> Aim of the exercise
Copy the lines below word for word, leaving out the pictures.

> Data under study
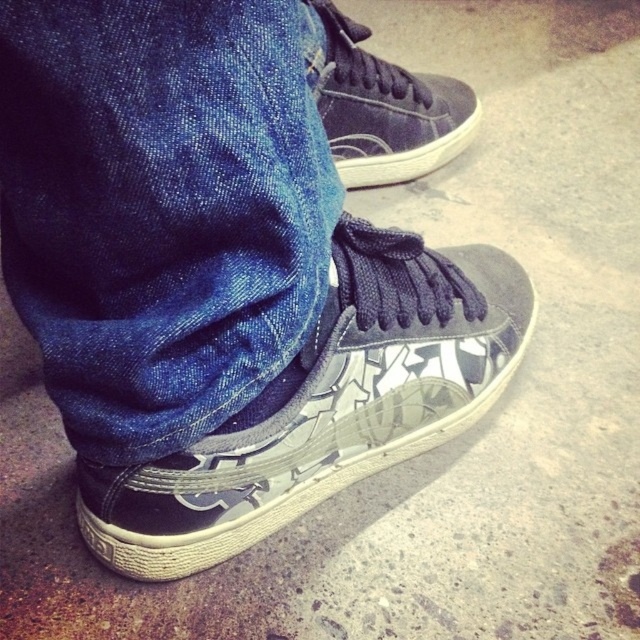
You are a photographer adjusting the focus on your camera. You want to capture both the denim at center and the glossy leather sneaker at lower center clearly in the photo. Which object should you focus on first to ensure the other remains in focus?

You should focus on the denim at center first since it is closer to the viewer than the glossy leather sneaker at lower center, allowing the sneaker to stay in focus as well due to depth of field.

From the picture: You are standing in front of the image and want to touch the denim at center and the matte black sneaker at center. Which object should you reach for first if you want to touch the one on the left first?

The denim at center is to the left of the matte black sneaker at center, so you should reach for the denim at center first.

You are a photographer trying to capture the glossy leather sneaker at lower center and the matte black sneaker at center. Which sneaker will appear larger in the photo due to its position?

The glossy leather sneaker at lower center will appear larger in the photo because it is closer to the viewer than the matte black sneaker at center.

> Task output
You are a photographer adjusting the focus on your camera. You want to capture both the denim at center and the glossy leather sneaker at lower center clearly in the photo. Which object should you focus on first to ensure the other remains in focus?

You should focus on the denim at center first since it is closer to the viewer than the glossy leather sneaker at lower center, allowing the sneaker to stay in focus as well due to depth of field.

From the picture: You are standing in front of the image and want to touch the denim at center and the matte black sneaker at center. Which object should you reach for first if you want to touch the one on the left first?

The denim at center is to the left of the matte black sneaker at center, so you should reach for the denim at center first.

You are a photographer trying to capture the glossy leather sneaker at lower center and the matte black sneaker at center. Which sneaker will appear larger in the photo due to its position?

The glossy leather sneaker at lower center will appear larger in the photo because it is closer to the viewer than the matte black sneaker at center.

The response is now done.